▸ Task objective:
Using the records below, give again exactly the lines from the line that contains "(472, 627) = (419, 334): yellow" through the line that contains "(563, 334) = (761, 437): none", both ends included, and only those.

▸ Provided data:
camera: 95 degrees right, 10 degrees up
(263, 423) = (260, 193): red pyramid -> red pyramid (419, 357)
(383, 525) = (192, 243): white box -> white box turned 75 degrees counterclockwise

---

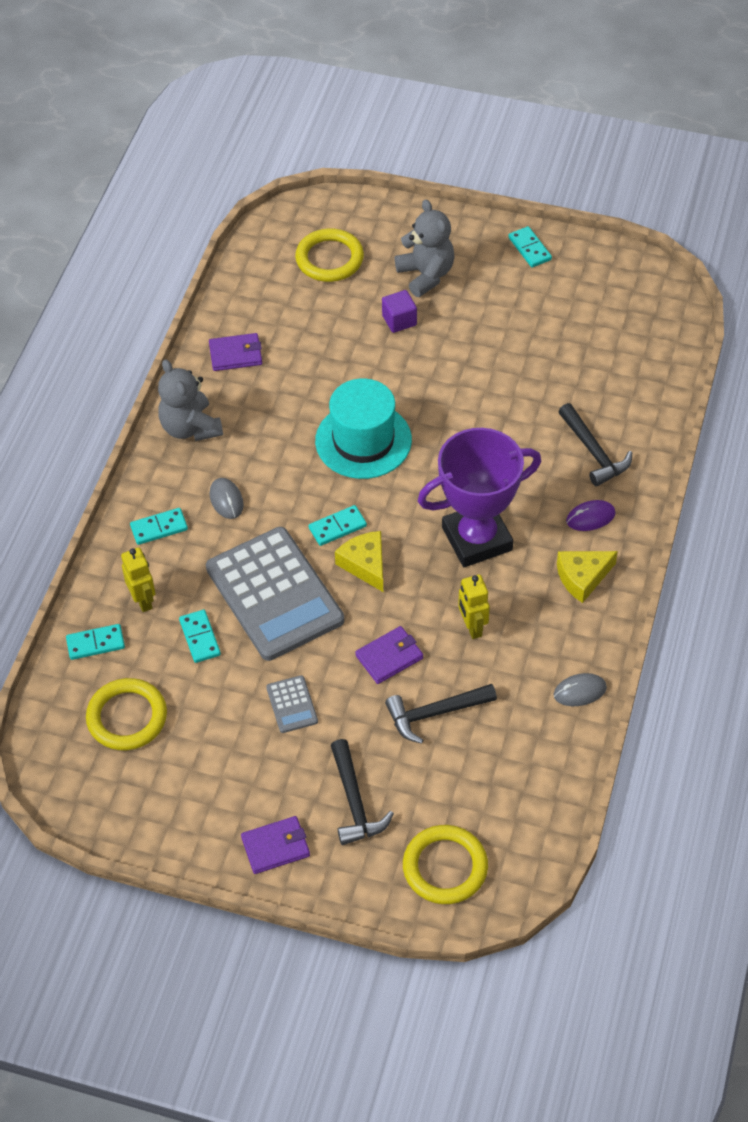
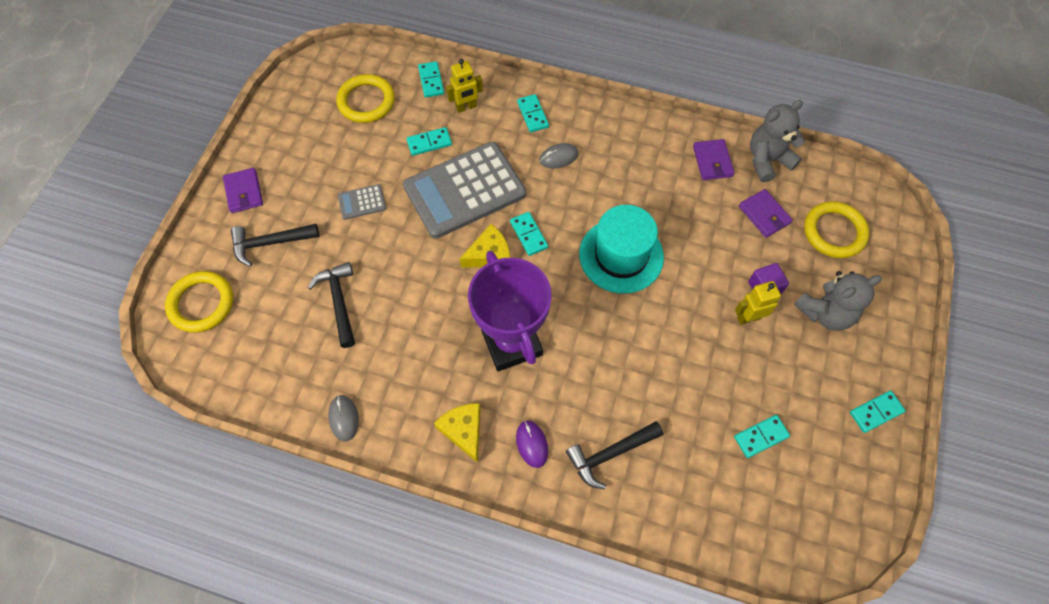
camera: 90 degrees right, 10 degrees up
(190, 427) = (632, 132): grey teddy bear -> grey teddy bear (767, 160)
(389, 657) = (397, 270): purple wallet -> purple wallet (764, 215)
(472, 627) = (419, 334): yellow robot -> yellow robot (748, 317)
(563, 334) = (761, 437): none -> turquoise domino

▸ Your solution:
(472, 627) = (419, 334): yellow robot -> yellow robot (748, 317)
(563, 334) = (761, 437): none -> turquoise domino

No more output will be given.